[Start of section]
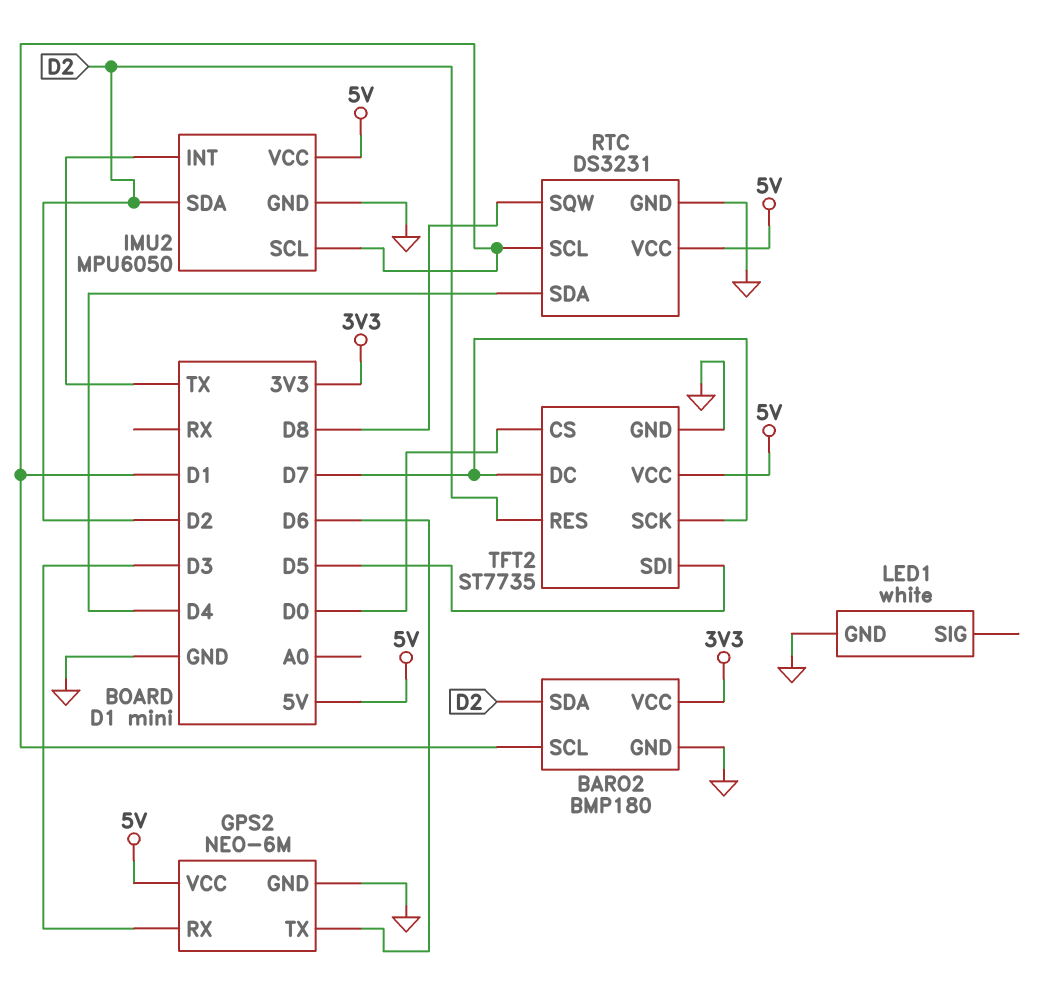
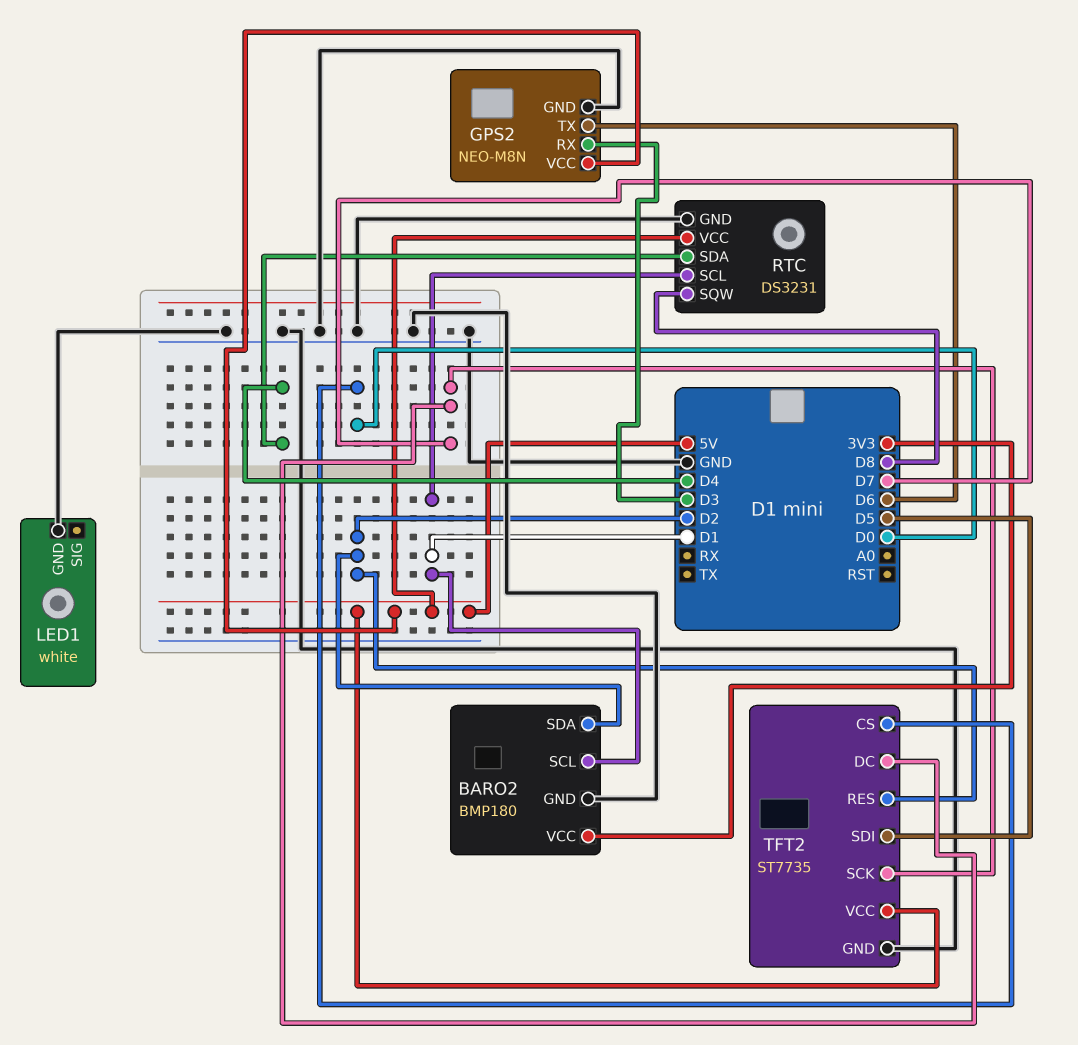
GPS2: NEO-6M -> NEO-M8N
IMU2: MPU6050 -> none
IMU2 pin GND: GND -> none
IMU2 pin INT: TX -> none
IMU2 pin SCL: D1 -> none
IMU2 pin SDA: D2 -> none
IMU2 pin VCC: 5V -> none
[End of section]
Copy out all the data above exactly, pictures excluded.

GPS2: NEO-6M -> NEO-M8N
IMU2: MPU6050 -> none
IMU2 pin GND: GND -> none
IMU2 pin INT: TX -> none
IMU2 pin SCL: D1 -> none
IMU2 pin SDA: D2 -> none
IMU2 pin VCC: 5V -> none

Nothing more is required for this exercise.